──────── DATASET RECORDS ────────

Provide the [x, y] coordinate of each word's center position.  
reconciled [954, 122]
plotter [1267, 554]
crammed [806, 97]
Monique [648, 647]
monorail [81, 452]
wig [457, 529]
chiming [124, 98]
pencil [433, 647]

────────
──────── DATASET RECORDS ────────

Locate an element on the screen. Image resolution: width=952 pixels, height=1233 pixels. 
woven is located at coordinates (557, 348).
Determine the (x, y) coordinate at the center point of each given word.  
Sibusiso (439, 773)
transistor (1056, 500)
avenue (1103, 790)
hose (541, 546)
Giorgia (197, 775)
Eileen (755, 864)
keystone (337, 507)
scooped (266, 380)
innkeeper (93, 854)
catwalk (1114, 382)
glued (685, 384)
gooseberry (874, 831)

────────

AIM —
Reproduce only the rows above, starting at the line that contains "Determine the (x, y)" and ending at the line that contains "gooseberry (874, 831)", with the request line included. Shift every coordinate in the answers by adding 91 to each number.

ANSWER TO THE PROBLEM —
Determine the (x, y) coordinate at the center point of each given word.  
Sibusiso (530, 864)
transistor (1147, 591)
avenue (1194, 881)
hose (632, 637)
Giorgia (288, 866)
Eileen (846, 955)
keystone (428, 598)
scooped (357, 471)
innkeeper (184, 945)
catwalk (1205, 473)
glued (776, 475)
gooseberry (965, 922)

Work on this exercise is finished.